• RECORDS FOR THIS TASK:
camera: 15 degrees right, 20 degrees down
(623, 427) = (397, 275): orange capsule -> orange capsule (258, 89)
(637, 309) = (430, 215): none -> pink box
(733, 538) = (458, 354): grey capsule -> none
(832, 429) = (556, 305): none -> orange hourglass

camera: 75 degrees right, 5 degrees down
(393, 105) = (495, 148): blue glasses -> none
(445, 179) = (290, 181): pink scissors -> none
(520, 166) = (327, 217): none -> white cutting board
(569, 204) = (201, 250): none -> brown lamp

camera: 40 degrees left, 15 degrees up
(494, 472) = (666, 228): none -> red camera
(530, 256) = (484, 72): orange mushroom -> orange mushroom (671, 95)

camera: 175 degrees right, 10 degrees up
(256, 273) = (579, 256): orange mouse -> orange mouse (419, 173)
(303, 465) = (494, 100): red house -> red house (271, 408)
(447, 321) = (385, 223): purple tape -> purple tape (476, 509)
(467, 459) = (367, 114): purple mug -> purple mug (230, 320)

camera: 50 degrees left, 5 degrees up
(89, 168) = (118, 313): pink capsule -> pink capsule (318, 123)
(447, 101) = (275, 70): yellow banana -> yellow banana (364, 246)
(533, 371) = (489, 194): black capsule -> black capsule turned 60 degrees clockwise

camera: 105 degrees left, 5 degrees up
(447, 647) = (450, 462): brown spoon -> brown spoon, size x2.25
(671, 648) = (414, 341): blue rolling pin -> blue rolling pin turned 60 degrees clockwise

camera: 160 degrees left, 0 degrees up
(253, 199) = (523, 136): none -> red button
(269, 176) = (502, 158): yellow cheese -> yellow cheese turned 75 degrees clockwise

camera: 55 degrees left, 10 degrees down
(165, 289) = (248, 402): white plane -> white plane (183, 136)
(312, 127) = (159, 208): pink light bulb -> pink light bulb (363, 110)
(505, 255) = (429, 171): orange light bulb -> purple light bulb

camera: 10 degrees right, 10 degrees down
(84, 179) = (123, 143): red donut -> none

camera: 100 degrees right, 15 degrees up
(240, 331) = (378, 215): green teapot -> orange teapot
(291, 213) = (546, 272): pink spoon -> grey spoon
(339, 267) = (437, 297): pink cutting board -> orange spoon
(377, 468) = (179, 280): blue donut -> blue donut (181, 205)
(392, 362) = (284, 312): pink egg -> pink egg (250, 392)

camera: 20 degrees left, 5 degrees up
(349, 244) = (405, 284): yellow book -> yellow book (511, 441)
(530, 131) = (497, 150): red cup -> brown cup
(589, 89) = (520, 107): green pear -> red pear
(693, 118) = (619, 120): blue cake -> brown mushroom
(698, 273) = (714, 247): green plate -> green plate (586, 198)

• ABOUT THIS EXERCISE: Exactly reproduce all of the entries.

• SOLUTION TO THIS TASK:
camera: 15 degrees right, 20 degrees down
(623, 427) = (397, 275): orange capsule -> orange capsule (258, 89)
(637, 309) = (430, 215): none -> pink box
(733, 538) = (458, 354): grey capsule -> none
(832, 429) = (556, 305): none -> orange hourglass

camera: 75 degrees right, 5 degrees down
(393, 105) = (495, 148): blue glasses -> none
(445, 179) = (290, 181): pink scissors -> none
(520, 166) = (327, 217): none -> white cutting board
(569, 204) = (201, 250): none -> brown lamp

camera: 40 degrees left, 15 degrees up
(494, 472) = (666, 228): none -> red camera
(530, 256) = (484, 72): orange mushroom -> orange mushroom (671, 95)

camera: 175 degrees right, 10 degrees up
(256, 273) = (579, 256): orange mouse -> orange mouse (419, 173)
(303, 465) = (494, 100): red house -> red house (271, 408)
(447, 321) = (385, 223): purple tape -> purple tape (476, 509)
(467, 459) = (367, 114): purple mug -> purple mug (230, 320)

camera: 50 degrees left, 5 degrees up
(89, 168) = (118, 313): pink capsule -> pink capsule (318, 123)
(447, 101) = (275, 70): yellow banana -> yellow banana (364, 246)
(533, 371) = (489, 194): black capsule -> black capsule turned 60 degrees clockwise

camera: 105 degrees left, 5 degrees up
(447, 647) = (450, 462): brown spoon -> brown spoon, size x2.25
(671, 648) = (414, 341): blue rolling pin -> blue rolling pin turned 60 degrees clockwise

camera: 160 degrees left, 0 degrees up
(253, 199) = (523, 136): none -> red button
(269, 176) = (502, 158): yellow cheese -> yellow cheese turned 75 degrees clockwise

camera: 55 degrees left, 10 degrees down
(165, 289) = (248, 402): white plane -> white plane (183, 136)
(312, 127) = (159, 208): pink light bulb -> pink light bulb (363, 110)
(505, 255) = (429, 171): orange light bulb -> purple light bulb

camera: 10 degrees right, 10 degrees down
(84, 179) = (123, 143): red donut -> none

camera: 100 degrees right, 15 degrees up
(240, 331) = (378, 215): green teapot -> orange teapot
(291, 213) = (546, 272): pink spoon -> grey spoon
(339, 267) = (437, 297): pink cutting board -> orange spoon
(377, 468) = (179, 280): blue donut -> blue donut (181, 205)
(392, 362) = (284, 312): pink egg -> pink egg (250, 392)

camera: 20 degrees left, 5 degrees up
(349, 244) = (405, 284): yellow book -> yellow book (511, 441)
(530, 131) = (497, 150): red cup -> brown cup
(589, 89) = (520, 107): green pear -> red pear
(693, 118) = (619, 120): blue cake -> brown mushroom
(698, 273) = (714, 247): green plate -> green plate (586, 198)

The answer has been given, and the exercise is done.